EXERCISE REQUIREMENTS:
Beginning with the line that holds "SW5: switch (NET20, NET27) -> none" and finishing with the line that holds "R4: 12k (3V3, NET32) -> none", repeat the listing exactly, leaving every picture out.

GIVEN ENTRIES:
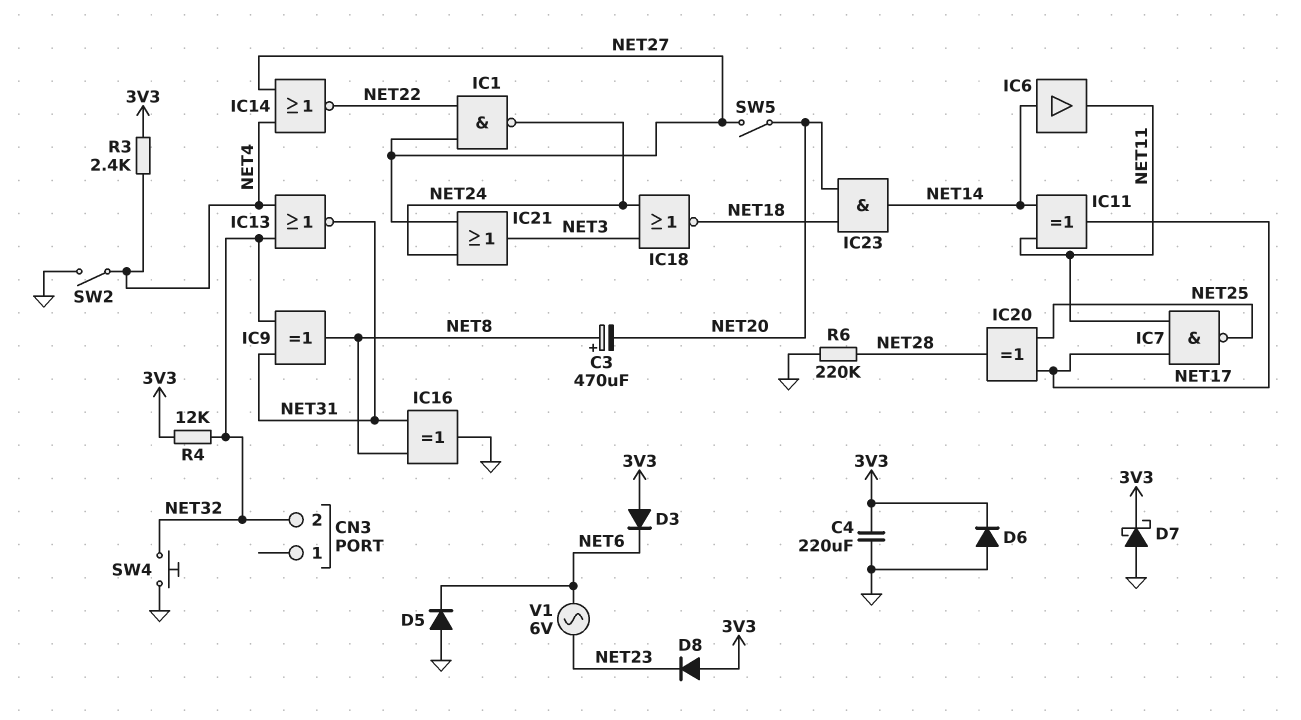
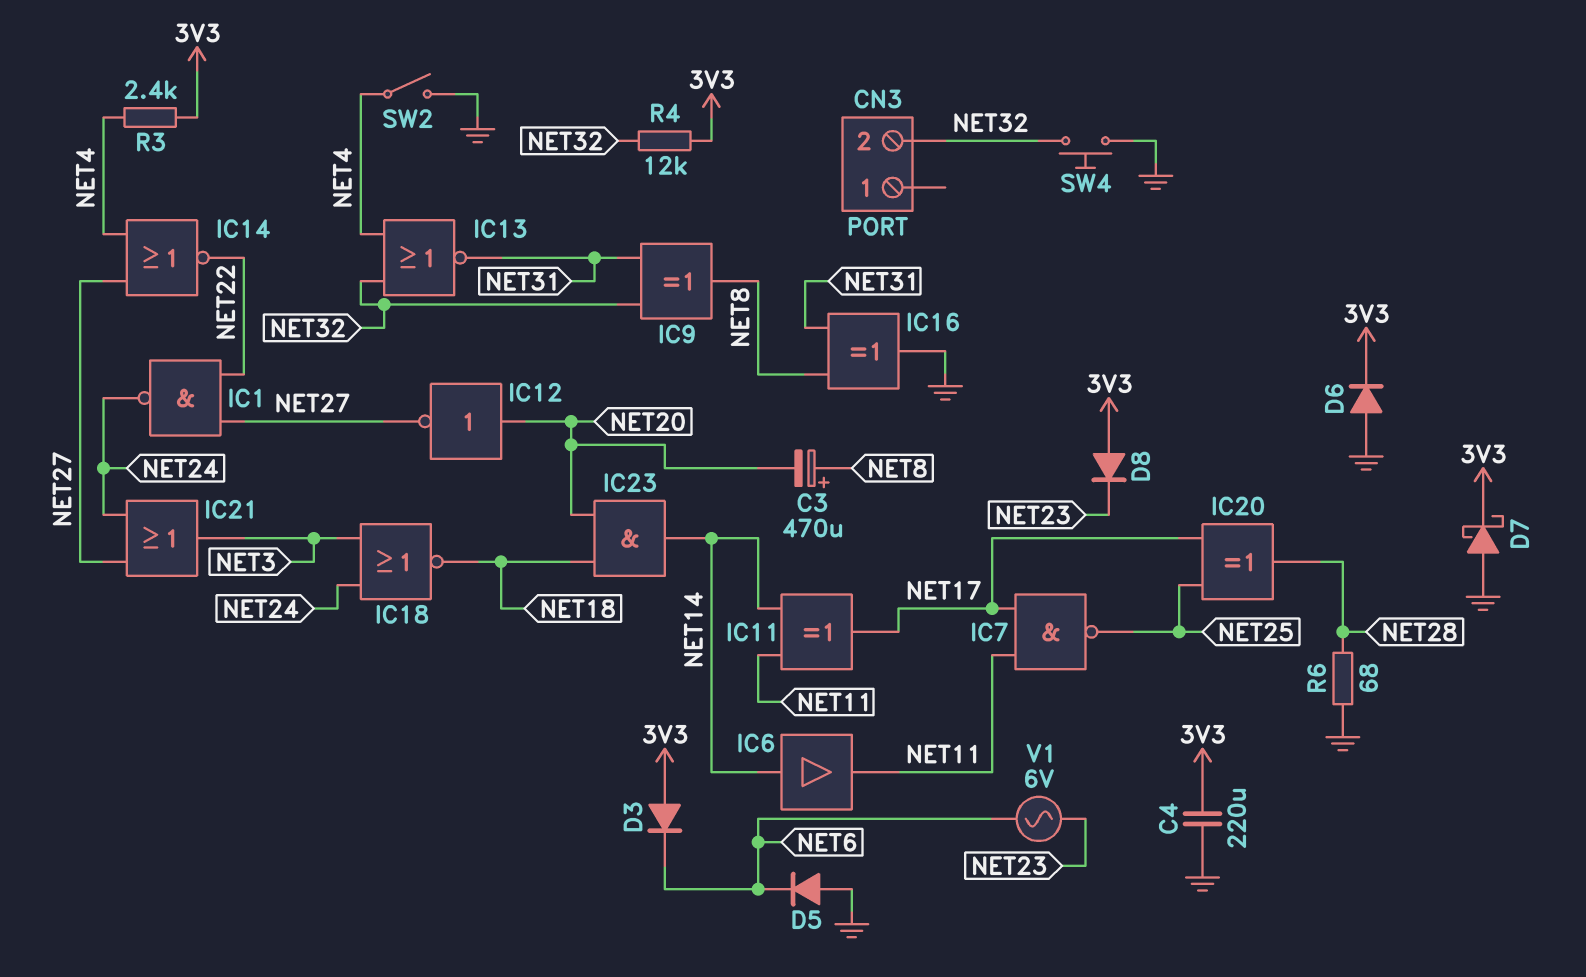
IC12: none -> NOT (in NET20, out NET27)
R6: 220k (GND, NET28) -> 68 (GND, NET28)
SW5: switch (NET20, NET27) -> none

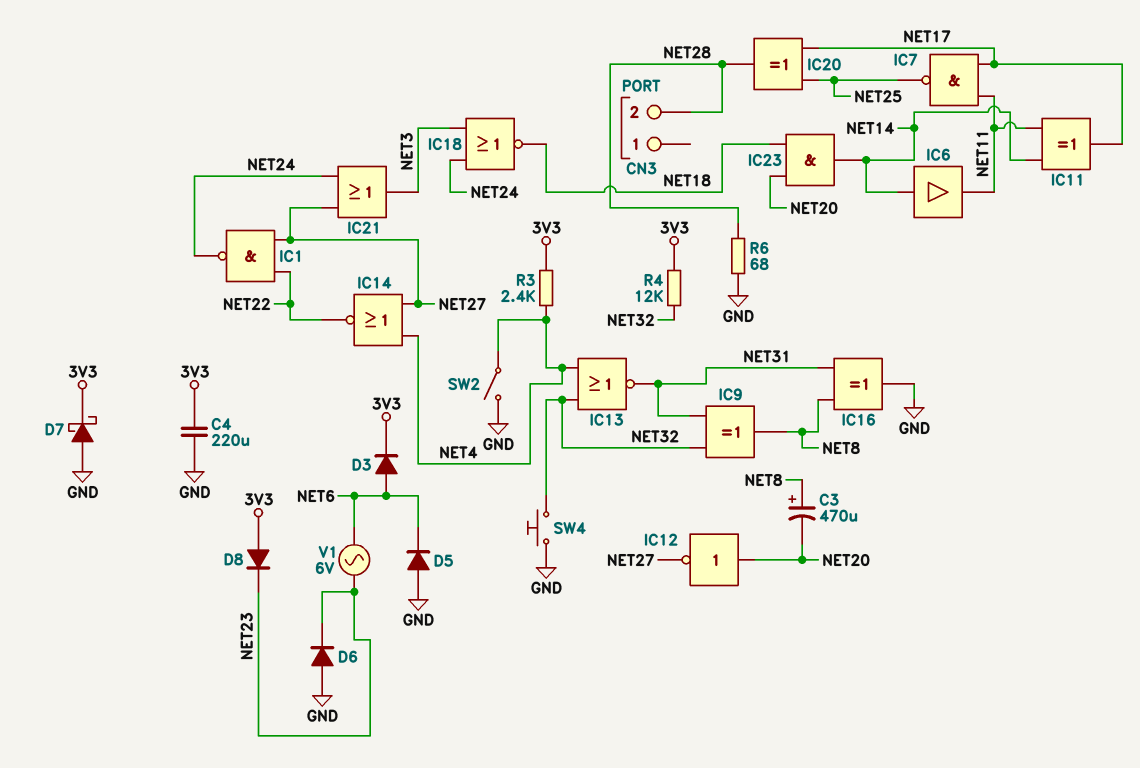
CN3 pin 2: NET32 -> NET28
D3: diode (A 3V3, K NET6) -> diode (A NET6, K 3V3)
D6: diode (A GND, K 3V3) -> diode (A GND, K NET23)

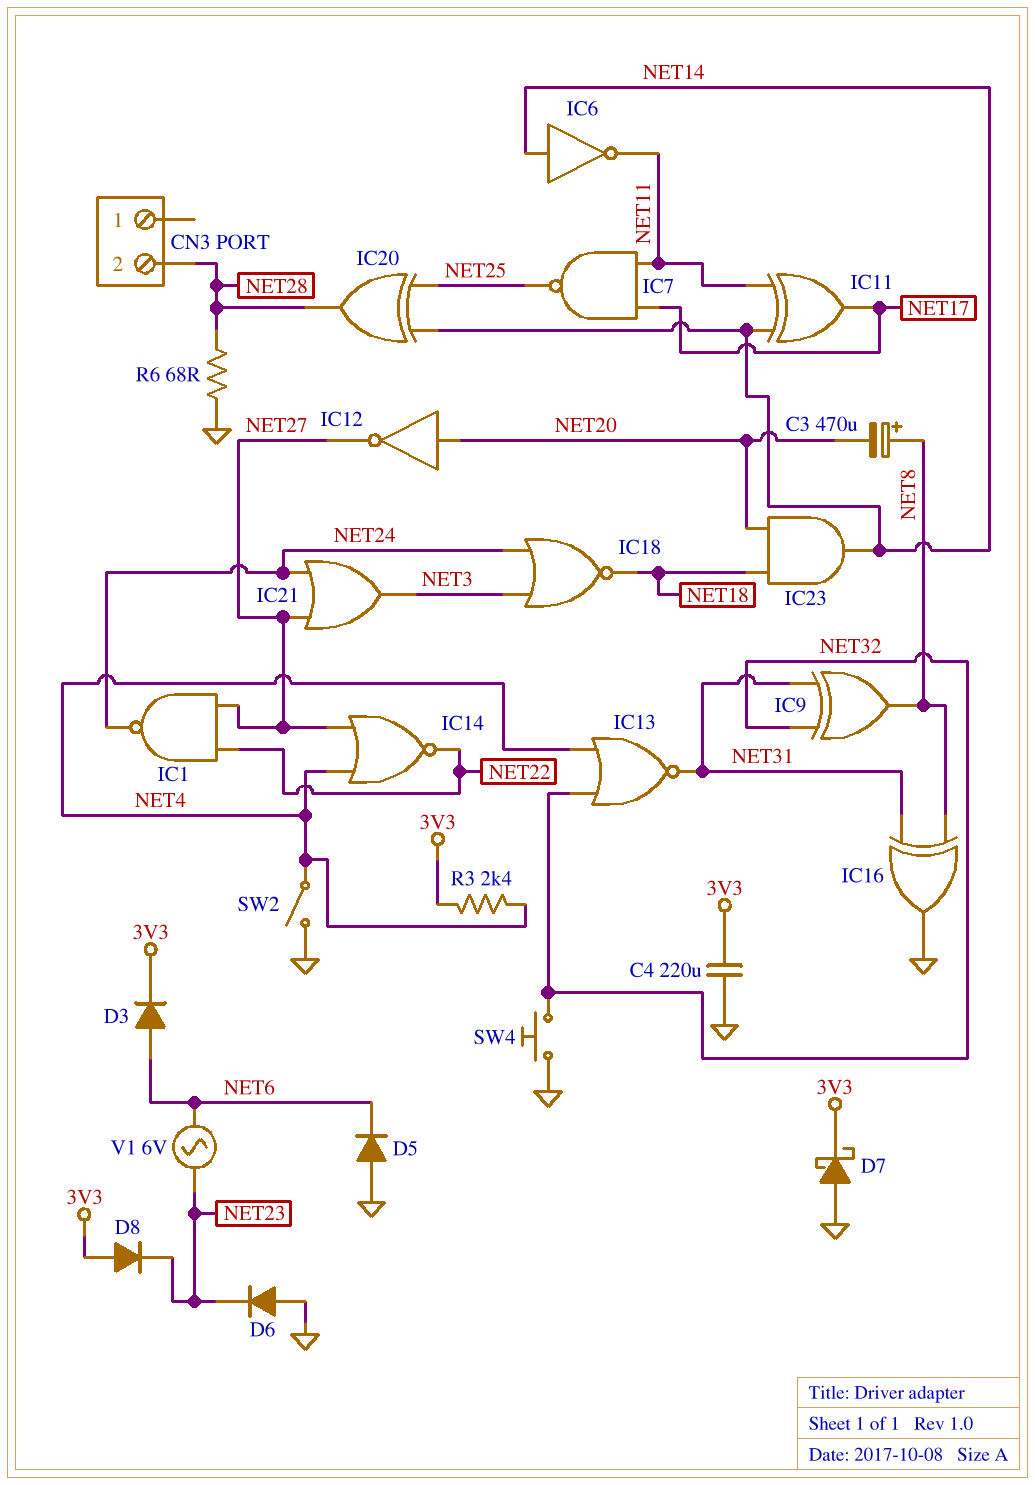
IC6: buffer (in NET14, out NET11) -> NOT (in NET14, out NET11)
IC20: XOR (in NET17, in NET25, out NET28) -> XOR (in NET14, in NET25, out NET28)
R4: 12k (3V3, NET32) -> none

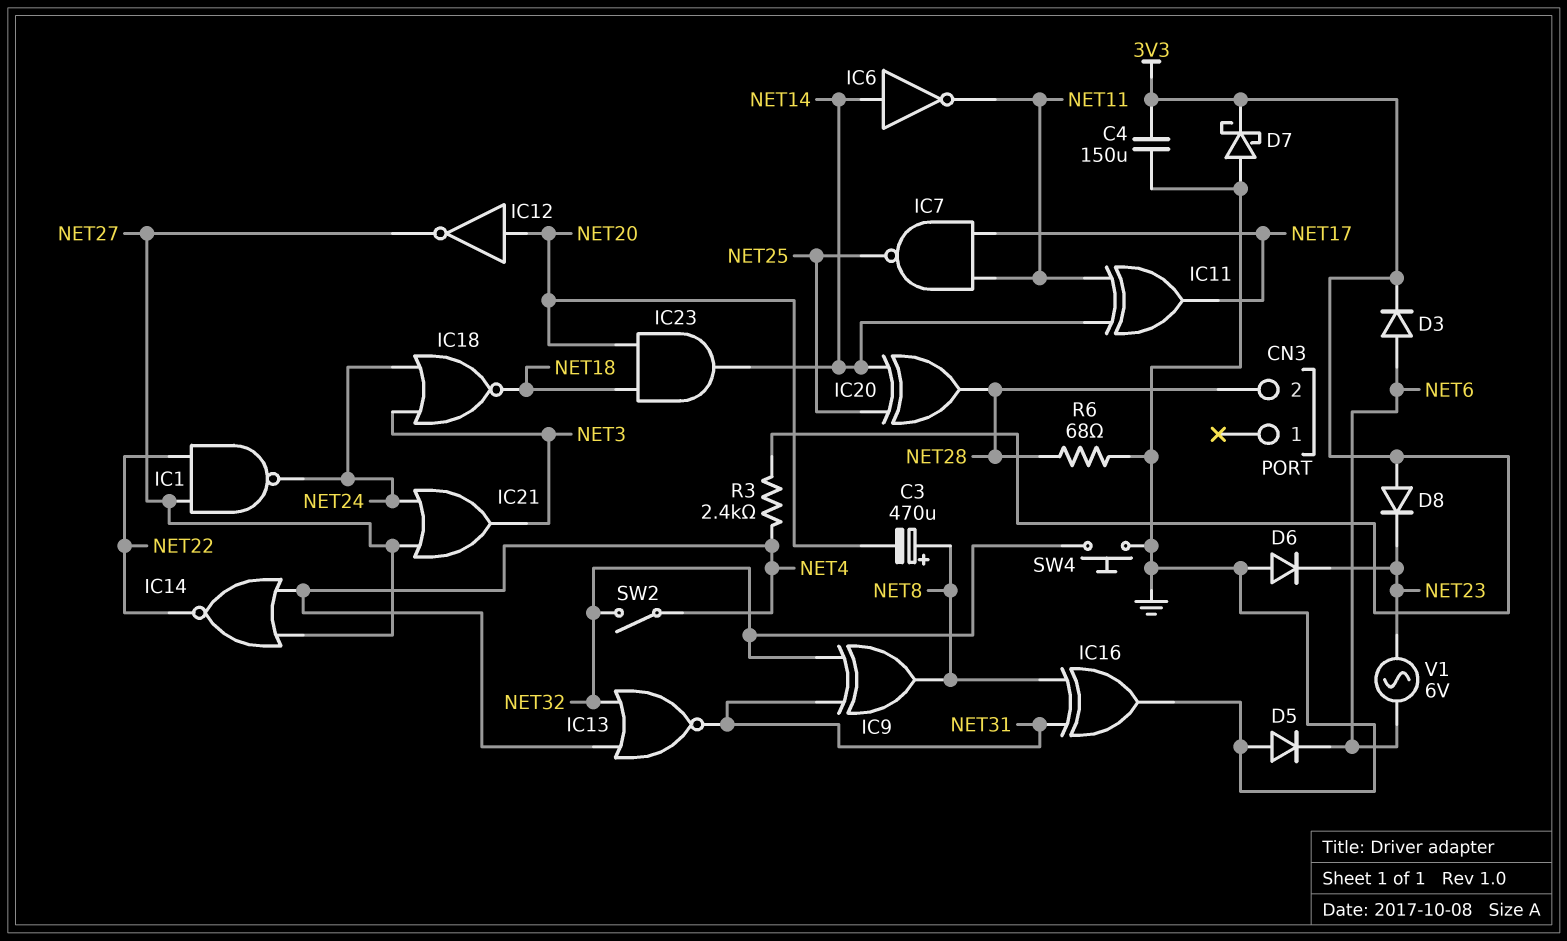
C4: 220uF (3V3, GND) -> 150uF (3V3, GND)
SW2: switch (GND, NET4) -> switch (NET4, NET32)

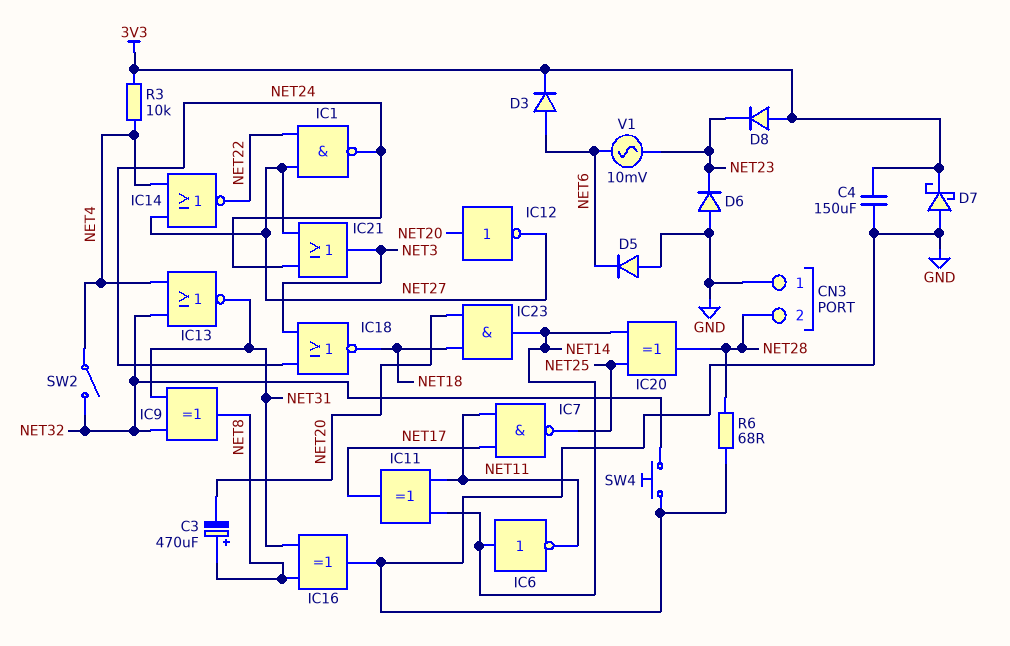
CN3 pin 1: none -> GND
R3: 2.4k (3V3, NET4) -> 10k (3V3, NET4)
V1: AC 6V (NET6, NET23) -> AC 10mV (NET6, NET23)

FINISHED TASK:
SW5: switch (NET20, NET27) -> none

CN3 pin 2: NET32 -> NET28
D3: diode (A 3V3, K NET6) -> diode (A NET6, K 3V3)
D6: diode (A GND, K 3V3) -> diode (A GND, K NET23)

IC6: buffer (in NET14, out NET11) -> NOT (in NET14, out NET11)
IC20: XOR (in NET17, in NET25, out NET28) -> XOR (in NET14, in NET25, out NET28)
R4: 12k (3V3, NET32) -> none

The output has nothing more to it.